> [WHAT THIS TASK INVOLVES]: Within the entries below, find the portion that opens with the line containing "(850, 574) = (615, 109): green banana -> none" and closes with the line containing "(354, 155) = (442, 260): none -> pink wallet". Retype that portion exactly and only.
BEGIN DATASET EXCERPTS
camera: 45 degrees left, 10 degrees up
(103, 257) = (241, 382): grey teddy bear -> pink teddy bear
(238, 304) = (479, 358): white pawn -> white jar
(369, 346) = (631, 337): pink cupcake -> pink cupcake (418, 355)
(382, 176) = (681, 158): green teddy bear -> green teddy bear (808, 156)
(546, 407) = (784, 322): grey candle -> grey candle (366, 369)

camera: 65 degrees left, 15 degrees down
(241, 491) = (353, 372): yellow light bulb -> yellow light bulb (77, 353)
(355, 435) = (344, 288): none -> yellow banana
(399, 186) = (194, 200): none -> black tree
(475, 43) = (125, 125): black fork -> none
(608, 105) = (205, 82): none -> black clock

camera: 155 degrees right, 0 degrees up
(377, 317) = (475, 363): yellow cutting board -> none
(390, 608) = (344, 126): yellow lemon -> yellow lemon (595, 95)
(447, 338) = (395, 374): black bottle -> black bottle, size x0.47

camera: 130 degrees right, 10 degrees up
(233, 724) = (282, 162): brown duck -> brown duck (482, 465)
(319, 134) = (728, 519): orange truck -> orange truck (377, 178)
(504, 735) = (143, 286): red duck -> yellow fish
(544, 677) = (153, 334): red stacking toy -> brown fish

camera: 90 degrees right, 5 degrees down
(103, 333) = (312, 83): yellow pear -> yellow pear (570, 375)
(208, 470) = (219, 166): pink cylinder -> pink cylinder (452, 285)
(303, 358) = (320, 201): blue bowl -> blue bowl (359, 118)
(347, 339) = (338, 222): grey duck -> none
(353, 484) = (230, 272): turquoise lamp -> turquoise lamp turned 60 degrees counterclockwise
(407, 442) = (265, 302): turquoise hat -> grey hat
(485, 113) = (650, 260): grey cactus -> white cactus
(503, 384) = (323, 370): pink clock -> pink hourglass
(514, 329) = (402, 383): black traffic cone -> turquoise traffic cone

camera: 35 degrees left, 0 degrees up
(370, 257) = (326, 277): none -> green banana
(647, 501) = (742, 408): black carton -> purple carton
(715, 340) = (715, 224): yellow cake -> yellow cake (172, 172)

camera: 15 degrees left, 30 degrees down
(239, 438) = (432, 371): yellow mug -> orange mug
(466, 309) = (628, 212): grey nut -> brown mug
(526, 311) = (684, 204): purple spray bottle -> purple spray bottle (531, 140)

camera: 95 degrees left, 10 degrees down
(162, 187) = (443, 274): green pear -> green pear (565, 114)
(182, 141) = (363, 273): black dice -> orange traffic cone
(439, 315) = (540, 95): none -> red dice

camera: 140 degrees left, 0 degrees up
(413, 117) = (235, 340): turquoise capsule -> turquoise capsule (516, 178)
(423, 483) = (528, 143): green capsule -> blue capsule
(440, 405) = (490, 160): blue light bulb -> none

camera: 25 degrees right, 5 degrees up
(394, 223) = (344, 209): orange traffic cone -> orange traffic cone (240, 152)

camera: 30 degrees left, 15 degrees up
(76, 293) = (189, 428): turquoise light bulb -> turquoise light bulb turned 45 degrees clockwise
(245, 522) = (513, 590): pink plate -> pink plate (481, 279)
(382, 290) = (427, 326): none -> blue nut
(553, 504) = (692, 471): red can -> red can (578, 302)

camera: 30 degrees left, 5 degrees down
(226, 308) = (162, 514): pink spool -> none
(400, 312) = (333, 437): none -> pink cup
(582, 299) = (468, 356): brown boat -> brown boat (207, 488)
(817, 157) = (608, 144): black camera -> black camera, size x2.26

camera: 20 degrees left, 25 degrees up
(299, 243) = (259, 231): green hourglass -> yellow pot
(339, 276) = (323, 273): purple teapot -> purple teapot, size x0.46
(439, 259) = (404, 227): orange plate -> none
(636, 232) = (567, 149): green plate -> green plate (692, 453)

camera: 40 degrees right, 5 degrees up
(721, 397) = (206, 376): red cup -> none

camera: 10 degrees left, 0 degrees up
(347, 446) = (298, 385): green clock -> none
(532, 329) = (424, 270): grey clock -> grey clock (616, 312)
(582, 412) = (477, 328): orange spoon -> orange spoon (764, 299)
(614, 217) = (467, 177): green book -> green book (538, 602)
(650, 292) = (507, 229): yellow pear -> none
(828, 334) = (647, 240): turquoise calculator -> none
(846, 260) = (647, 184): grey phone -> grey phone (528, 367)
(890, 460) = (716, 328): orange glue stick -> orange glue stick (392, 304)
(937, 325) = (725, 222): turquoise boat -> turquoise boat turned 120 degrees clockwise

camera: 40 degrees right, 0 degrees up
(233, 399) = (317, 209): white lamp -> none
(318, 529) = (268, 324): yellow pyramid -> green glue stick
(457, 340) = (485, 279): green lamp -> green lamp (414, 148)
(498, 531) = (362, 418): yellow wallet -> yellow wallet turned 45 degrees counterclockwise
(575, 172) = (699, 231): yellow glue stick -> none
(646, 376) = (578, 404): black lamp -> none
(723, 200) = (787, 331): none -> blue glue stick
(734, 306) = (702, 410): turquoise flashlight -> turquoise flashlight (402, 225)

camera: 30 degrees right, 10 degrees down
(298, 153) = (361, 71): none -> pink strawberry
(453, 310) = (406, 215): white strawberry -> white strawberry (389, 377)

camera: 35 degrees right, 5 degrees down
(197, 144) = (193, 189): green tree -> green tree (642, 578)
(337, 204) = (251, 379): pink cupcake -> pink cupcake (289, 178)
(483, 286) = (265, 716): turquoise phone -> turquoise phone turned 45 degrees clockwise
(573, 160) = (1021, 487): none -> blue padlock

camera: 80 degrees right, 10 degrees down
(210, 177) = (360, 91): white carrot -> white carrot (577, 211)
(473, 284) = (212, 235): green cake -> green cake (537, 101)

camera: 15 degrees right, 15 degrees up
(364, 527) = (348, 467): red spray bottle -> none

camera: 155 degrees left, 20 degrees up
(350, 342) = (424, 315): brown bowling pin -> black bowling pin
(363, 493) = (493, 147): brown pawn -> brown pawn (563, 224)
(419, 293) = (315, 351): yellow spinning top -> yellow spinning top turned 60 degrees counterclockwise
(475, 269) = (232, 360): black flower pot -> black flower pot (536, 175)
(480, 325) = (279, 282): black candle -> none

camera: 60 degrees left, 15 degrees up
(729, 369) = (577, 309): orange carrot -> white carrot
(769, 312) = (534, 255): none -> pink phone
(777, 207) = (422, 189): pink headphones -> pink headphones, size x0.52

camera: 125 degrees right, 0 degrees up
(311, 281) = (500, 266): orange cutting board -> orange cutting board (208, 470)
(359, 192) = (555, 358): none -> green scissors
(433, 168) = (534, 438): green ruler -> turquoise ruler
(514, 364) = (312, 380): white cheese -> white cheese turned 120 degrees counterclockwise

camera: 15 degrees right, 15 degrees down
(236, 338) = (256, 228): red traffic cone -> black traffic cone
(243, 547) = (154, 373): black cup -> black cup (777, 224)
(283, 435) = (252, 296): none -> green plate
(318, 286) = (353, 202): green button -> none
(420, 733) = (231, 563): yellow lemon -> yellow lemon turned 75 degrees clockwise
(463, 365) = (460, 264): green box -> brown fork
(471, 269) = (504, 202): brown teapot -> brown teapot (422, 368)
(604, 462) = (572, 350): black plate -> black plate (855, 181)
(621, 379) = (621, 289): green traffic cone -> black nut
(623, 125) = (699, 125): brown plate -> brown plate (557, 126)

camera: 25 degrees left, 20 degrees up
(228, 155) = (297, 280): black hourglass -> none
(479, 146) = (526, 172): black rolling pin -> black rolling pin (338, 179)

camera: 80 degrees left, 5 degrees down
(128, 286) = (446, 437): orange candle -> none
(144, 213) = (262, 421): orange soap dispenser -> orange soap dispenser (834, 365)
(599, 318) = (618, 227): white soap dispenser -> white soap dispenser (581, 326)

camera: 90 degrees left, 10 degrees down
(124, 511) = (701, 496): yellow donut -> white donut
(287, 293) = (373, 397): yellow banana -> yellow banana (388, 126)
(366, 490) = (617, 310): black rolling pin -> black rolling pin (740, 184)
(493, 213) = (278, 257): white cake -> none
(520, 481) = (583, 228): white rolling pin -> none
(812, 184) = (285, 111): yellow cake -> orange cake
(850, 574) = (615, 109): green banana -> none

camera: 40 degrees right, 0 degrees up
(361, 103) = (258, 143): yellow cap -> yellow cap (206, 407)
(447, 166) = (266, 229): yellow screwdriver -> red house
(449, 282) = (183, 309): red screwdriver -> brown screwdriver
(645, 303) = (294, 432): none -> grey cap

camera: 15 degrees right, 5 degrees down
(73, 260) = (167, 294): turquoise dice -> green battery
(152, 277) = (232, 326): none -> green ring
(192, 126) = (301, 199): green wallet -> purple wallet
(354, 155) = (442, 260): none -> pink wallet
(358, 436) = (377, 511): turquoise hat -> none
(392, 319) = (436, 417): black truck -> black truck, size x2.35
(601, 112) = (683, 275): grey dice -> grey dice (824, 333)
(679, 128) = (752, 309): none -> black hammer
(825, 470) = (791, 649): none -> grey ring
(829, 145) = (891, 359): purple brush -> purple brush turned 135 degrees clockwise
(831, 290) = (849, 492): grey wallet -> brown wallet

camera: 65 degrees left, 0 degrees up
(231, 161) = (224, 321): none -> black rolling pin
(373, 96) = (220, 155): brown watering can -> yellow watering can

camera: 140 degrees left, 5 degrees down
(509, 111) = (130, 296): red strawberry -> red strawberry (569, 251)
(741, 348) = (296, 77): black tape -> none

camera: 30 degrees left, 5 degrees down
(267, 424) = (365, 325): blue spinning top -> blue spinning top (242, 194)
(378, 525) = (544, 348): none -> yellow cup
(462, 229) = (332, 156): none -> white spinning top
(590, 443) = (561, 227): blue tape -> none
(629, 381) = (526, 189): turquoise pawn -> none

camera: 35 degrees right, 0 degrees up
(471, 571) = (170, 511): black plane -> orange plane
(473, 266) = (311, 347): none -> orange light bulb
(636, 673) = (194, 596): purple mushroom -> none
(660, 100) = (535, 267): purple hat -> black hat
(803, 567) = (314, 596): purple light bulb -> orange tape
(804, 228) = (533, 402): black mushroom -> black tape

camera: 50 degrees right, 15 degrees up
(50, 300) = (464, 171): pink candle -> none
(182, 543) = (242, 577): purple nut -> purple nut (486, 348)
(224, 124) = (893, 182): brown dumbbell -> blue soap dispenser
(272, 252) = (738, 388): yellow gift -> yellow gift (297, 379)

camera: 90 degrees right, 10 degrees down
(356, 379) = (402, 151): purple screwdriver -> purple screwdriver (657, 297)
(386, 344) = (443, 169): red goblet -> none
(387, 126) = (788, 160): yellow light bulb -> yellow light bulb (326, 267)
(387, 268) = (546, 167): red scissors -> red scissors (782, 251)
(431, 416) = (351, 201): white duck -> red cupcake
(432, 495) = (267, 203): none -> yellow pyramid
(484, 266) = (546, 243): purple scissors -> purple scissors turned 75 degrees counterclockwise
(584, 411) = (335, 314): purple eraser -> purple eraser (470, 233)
END DATASET EXCERPTS
> [COMPLETED EXERCISE]:
(850, 574) = (615, 109): green banana -> none

camera: 40 degrees right, 0 degrees up
(361, 103) = (258, 143): yellow cap -> yellow cap (206, 407)
(447, 166) = (266, 229): yellow screwdriver -> red house
(449, 282) = (183, 309): red screwdriver -> brown screwdriver
(645, 303) = (294, 432): none -> grey cap

camera: 15 degrees right, 5 degrees down
(73, 260) = (167, 294): turquoise dice -> green battery
(152, 277) = (232, 326): none -> green ring
(192, 126) = (301, 199): green wallet -> purple wallet
(354, 155) = (442, 260): none -> pink wallet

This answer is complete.